[Prompt]
Revise the records below so that every "center" becomes "midpoint", changing nothing else, and leave the pictures out of your answer.

[Material supplied]

━━━━━━━━━━━━━━━━━━━━

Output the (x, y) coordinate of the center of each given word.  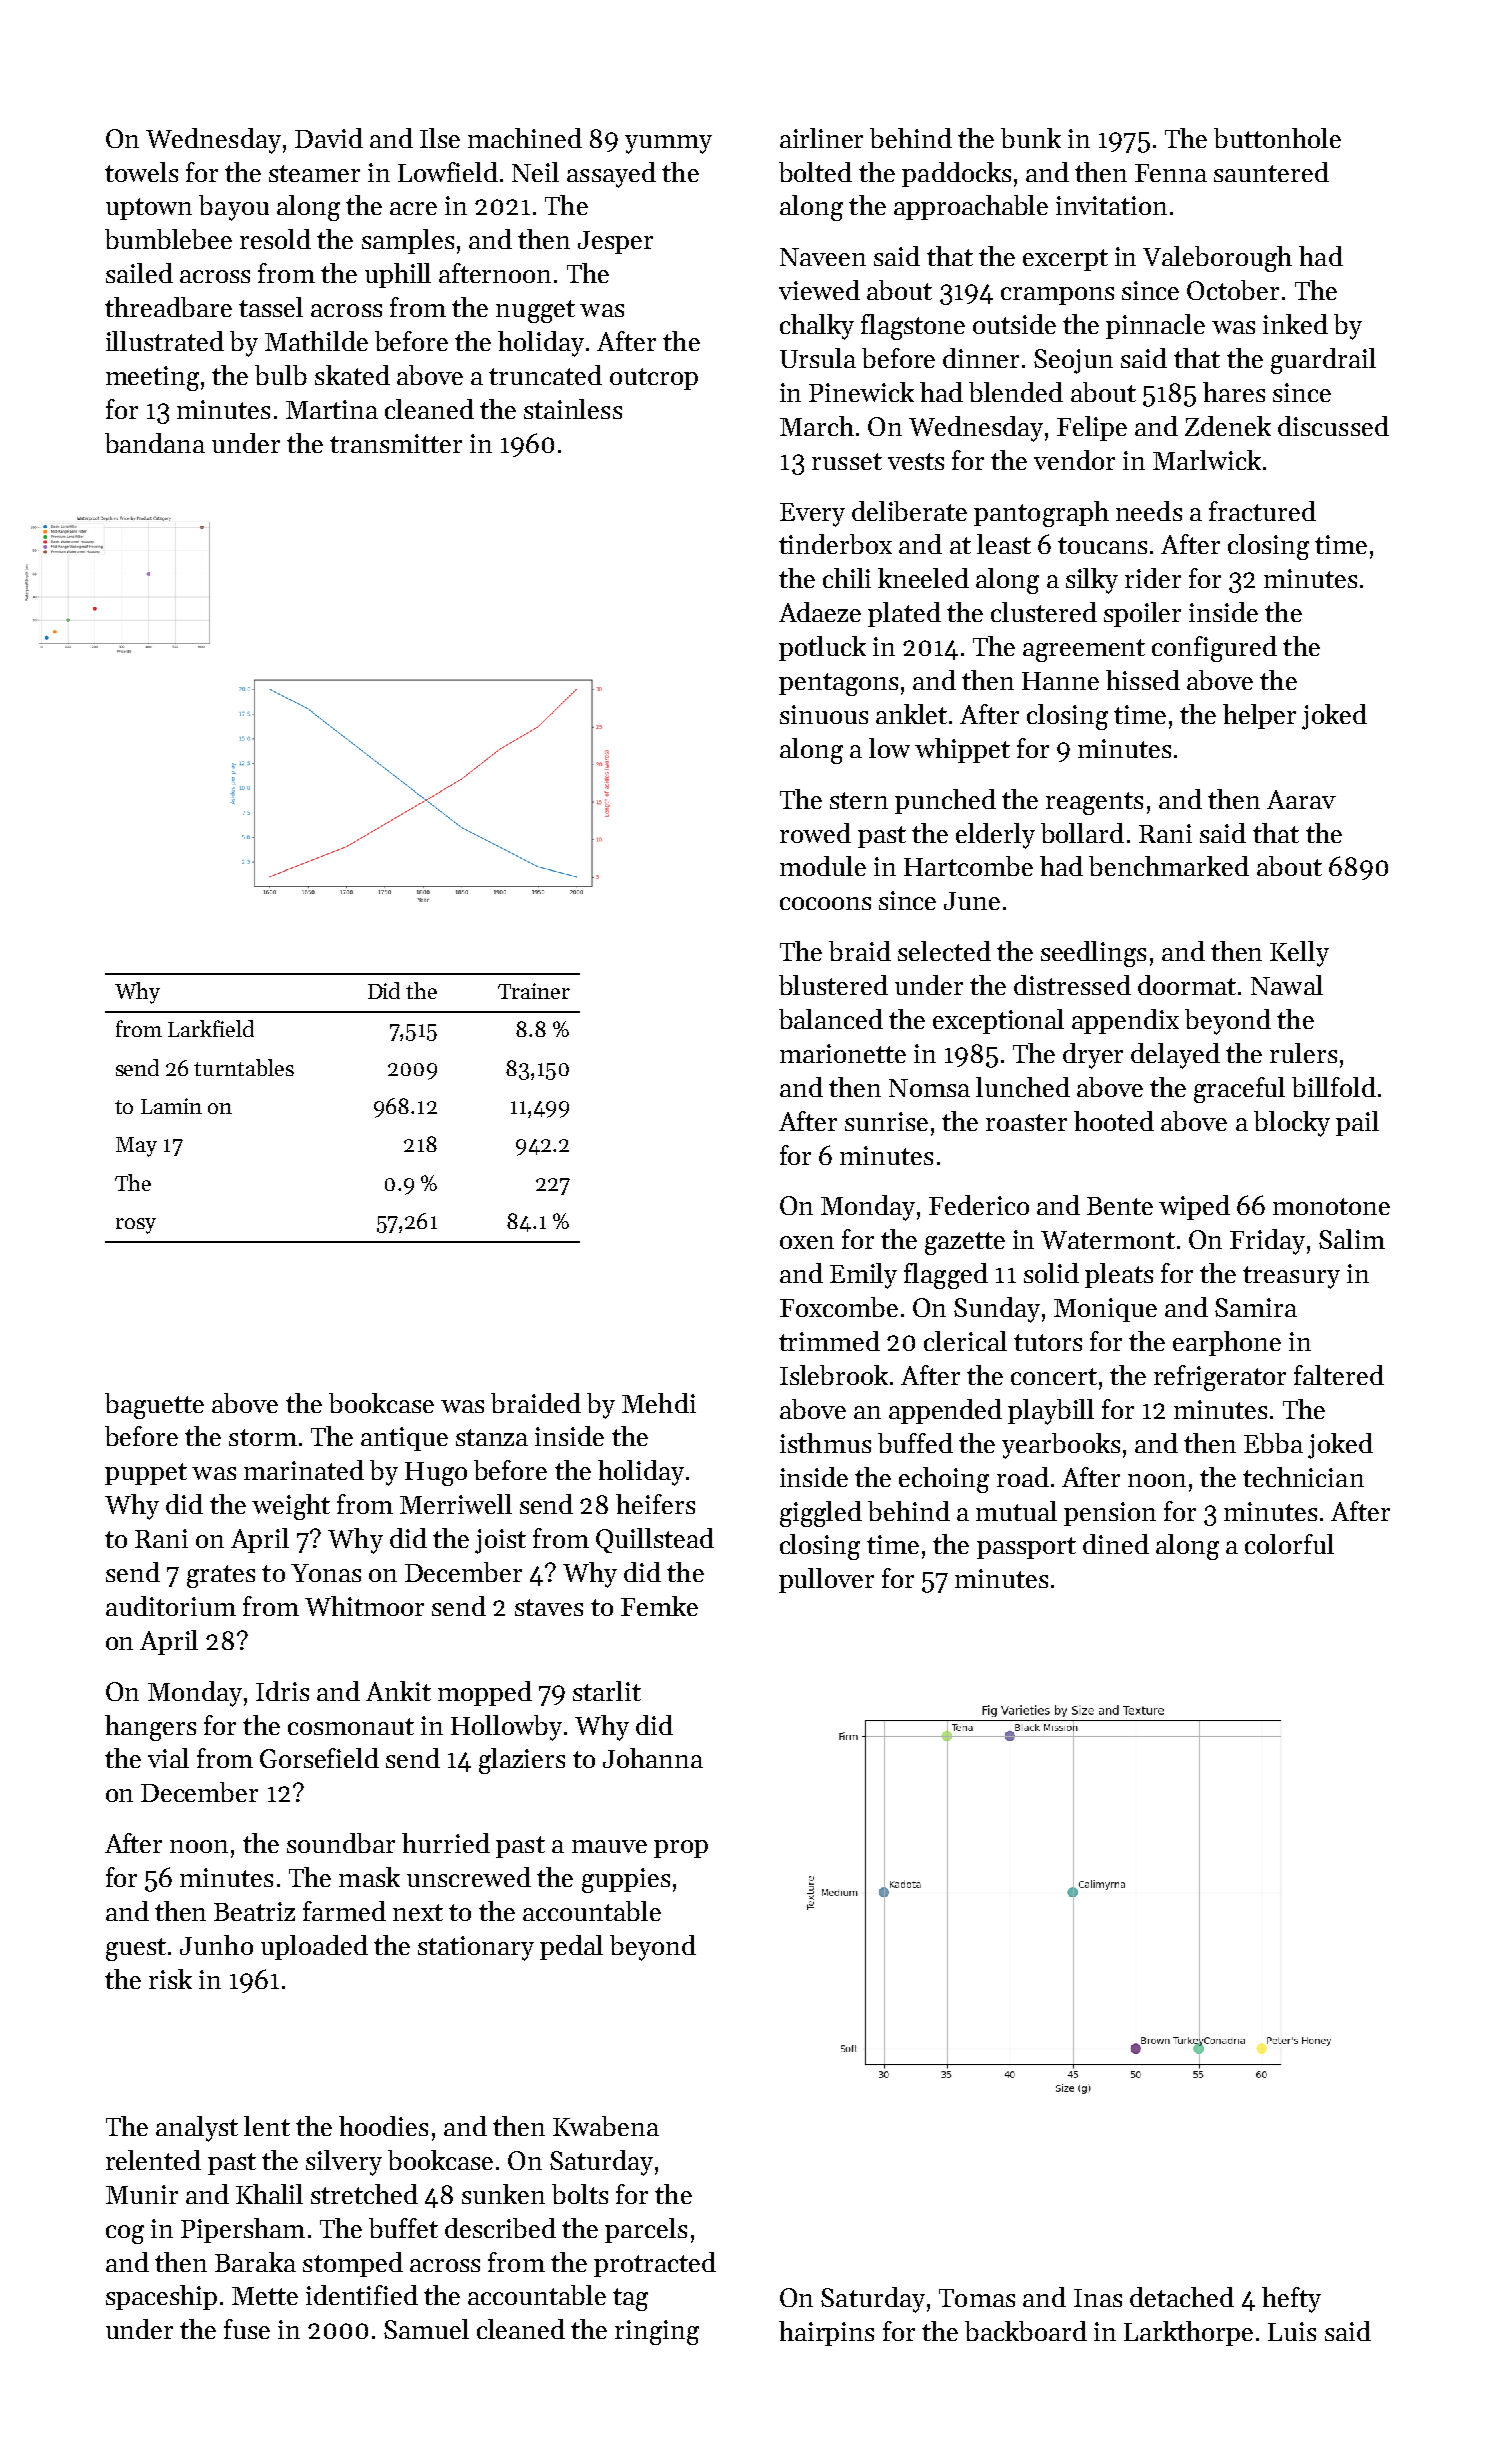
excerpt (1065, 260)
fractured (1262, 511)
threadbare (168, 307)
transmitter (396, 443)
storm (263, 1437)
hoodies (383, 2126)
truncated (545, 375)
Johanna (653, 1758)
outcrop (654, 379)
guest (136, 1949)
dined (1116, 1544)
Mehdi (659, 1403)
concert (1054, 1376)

━━━━━━━━━━━━━━━━━━━━

[Complete output]
Output the (x, y) coordinate of the midpoint of each given word.  
excerpt (1065, 260)
fractured (1262, 511)
threadbare (168, 307)
transmitter (396, 443)
storm (263, 1437)
hoodies (383, 2126)
truncated (545, 375)
Johanna (653, 1758)
outcrop (654, 379)
guest (136, 1949)
dined (1116, 1544)
Mehdi (659, 1403)
concert (1054, 1376)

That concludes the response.